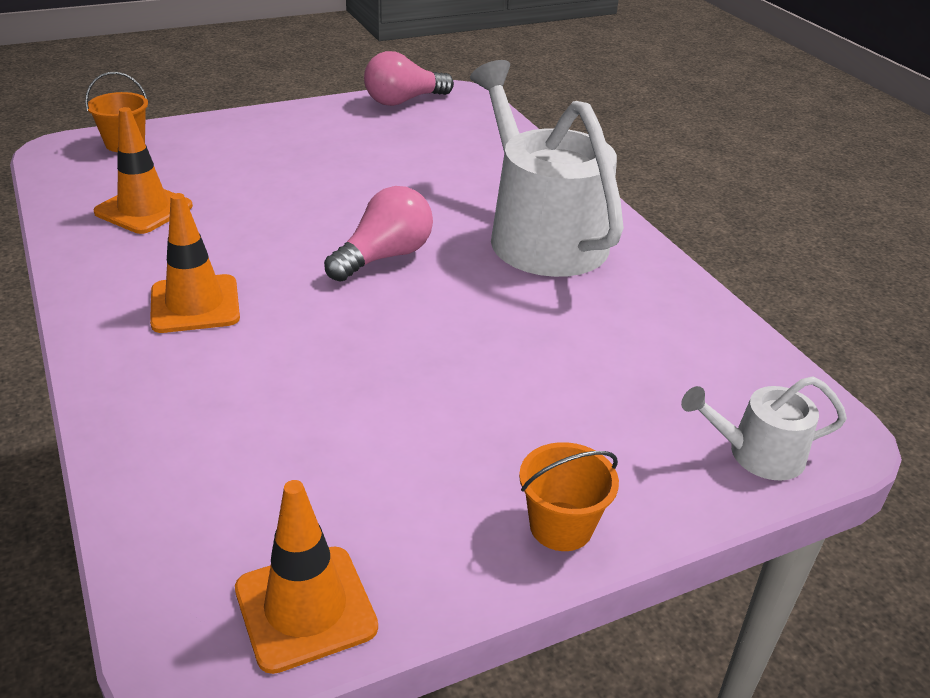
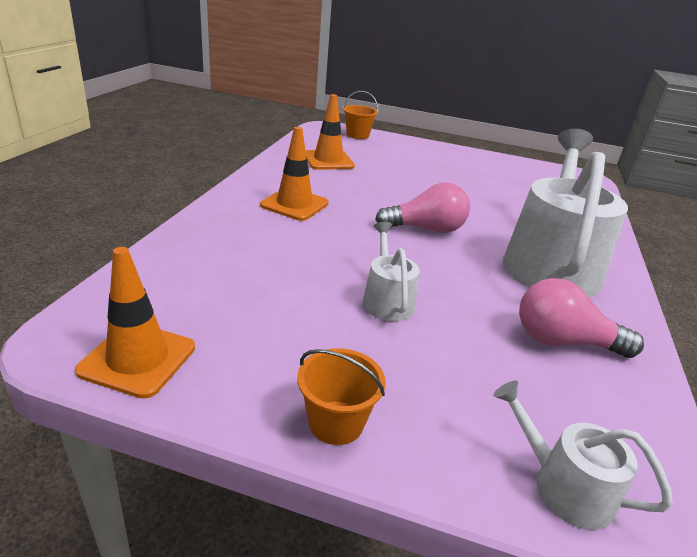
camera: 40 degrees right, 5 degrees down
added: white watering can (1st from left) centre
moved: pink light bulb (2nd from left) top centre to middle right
☆ ☆ ☆ ☆
— Directions for this task —
Could you copy each line above exactly as written, minus any pictures?

— Answer section —
camera: 40 degrees right, 5 degrees down
added: white watering can (1st from left) centre
moved: pink light bulb (2nd from left) top centre to middle right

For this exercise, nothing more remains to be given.